-------- Information provided --------

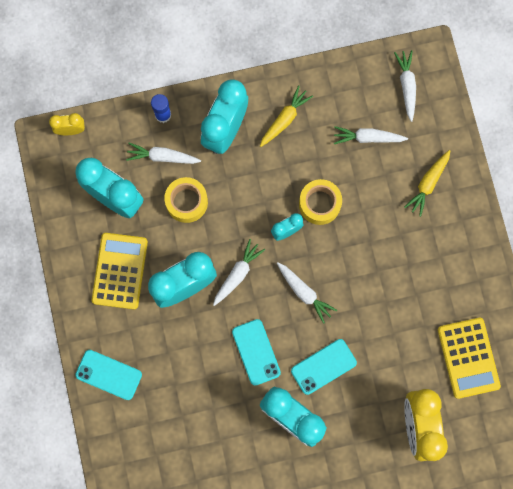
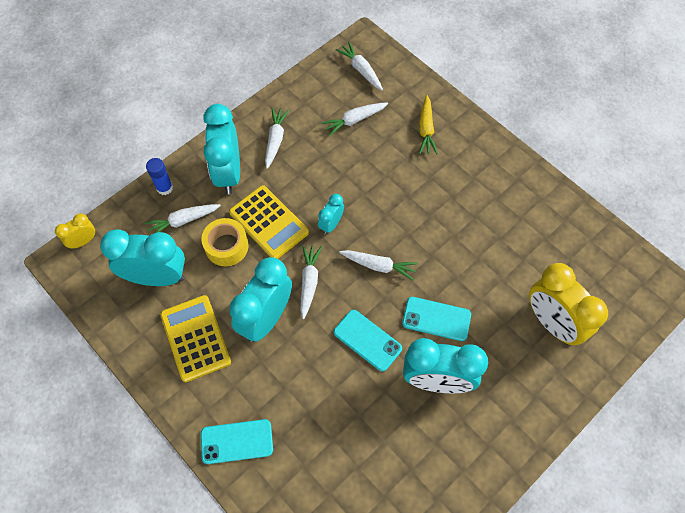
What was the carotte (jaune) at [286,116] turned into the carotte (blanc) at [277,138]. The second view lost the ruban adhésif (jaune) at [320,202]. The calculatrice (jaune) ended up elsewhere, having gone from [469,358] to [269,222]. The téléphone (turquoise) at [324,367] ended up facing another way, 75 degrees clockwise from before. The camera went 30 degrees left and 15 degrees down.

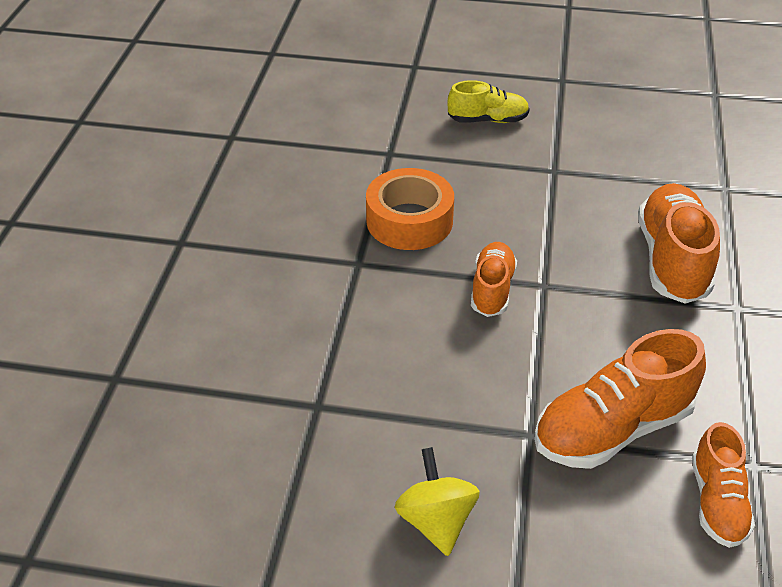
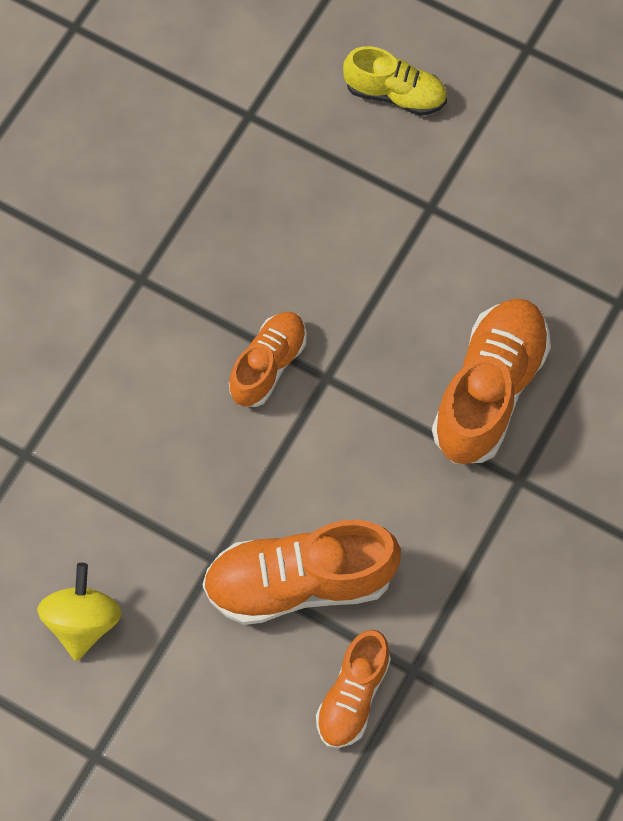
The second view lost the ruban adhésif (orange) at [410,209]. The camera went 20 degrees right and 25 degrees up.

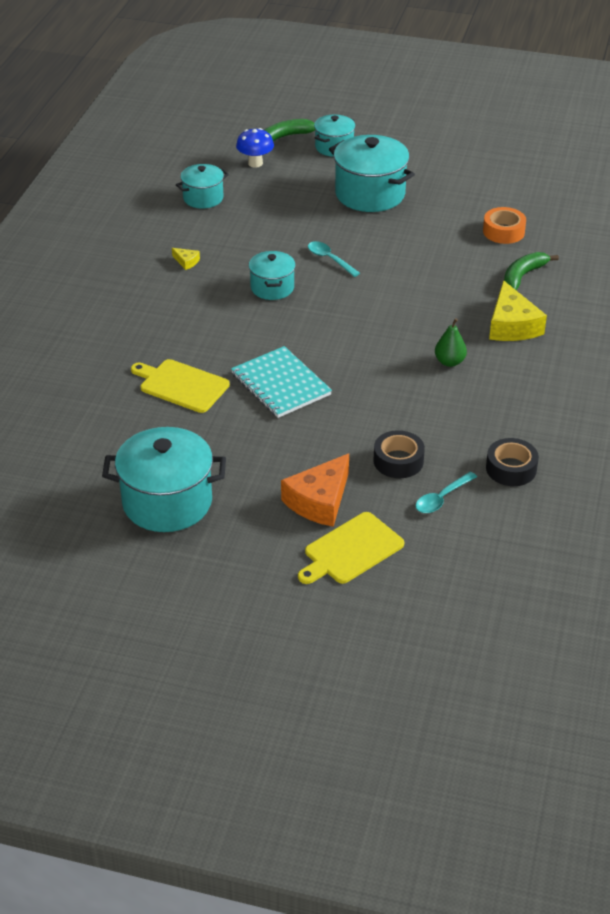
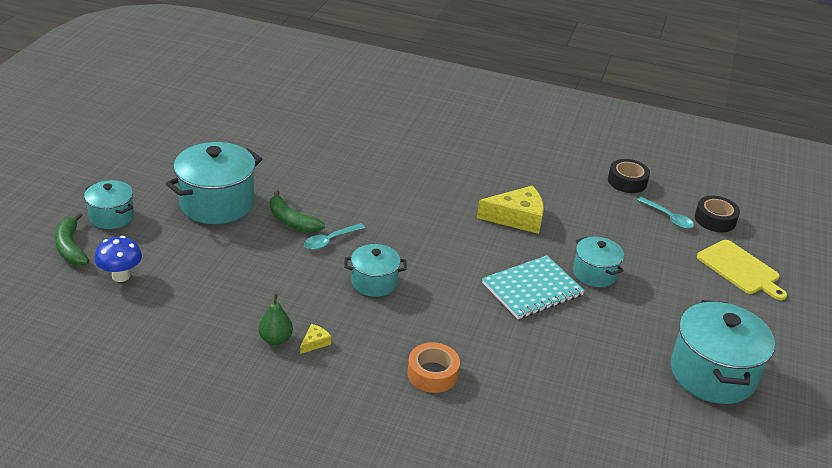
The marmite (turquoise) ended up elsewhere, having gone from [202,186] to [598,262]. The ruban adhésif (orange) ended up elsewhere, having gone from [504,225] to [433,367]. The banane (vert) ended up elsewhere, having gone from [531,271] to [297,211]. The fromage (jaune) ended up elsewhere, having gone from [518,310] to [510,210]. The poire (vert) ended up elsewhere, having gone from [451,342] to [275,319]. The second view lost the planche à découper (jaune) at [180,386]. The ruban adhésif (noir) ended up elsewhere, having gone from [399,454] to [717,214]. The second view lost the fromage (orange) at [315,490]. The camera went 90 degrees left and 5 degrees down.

--------

_Brief_
Copy the material above exactly and drop the pictures.

_Result of this exercise_
What was the carotte (jaune) at [286,116] turned into the carotte (blanc) at [277,138]. The second view lost the ruban adhésif (jaune) at [320,202]. The calculatrice (jaune) ended up elsewhere, having gone from [469,358] to [269,222]. The téléphone (turquoise) at [324,367] ended up facing another way, 75 degrees clockwise from before. The camera went 30 degrees left and 15 degrees down.

The second view lost the ruban adhésif (orange) at [410,209]. The camera went 20 degrees right and 25 degrees up.

The marmite (turquoise) ended up elsewhere, having gone from [202,186] to [598,262]. The ruban adhésif (orange) ended up elsewhere, having gone from [504,225] to [433,367]. The banane (vert) ended up elsewhere, having gone from [531,271] to [297,211]. The fromage (jaune) ended up elsewhere, having gone from [518,310] to [510,210]. The poire (vert) ended up elsewhere, having gone from [451,342] to [275,319]. The second view lost the planche à découper (jaune) at [180,386]. The ruban adhésif (noir) ended up elsewhere, having gone from [399,454] to [717,214]. The second view lost the fromage (orange) at [315,490]. The camera went 90 degrees left and 5 degrees down.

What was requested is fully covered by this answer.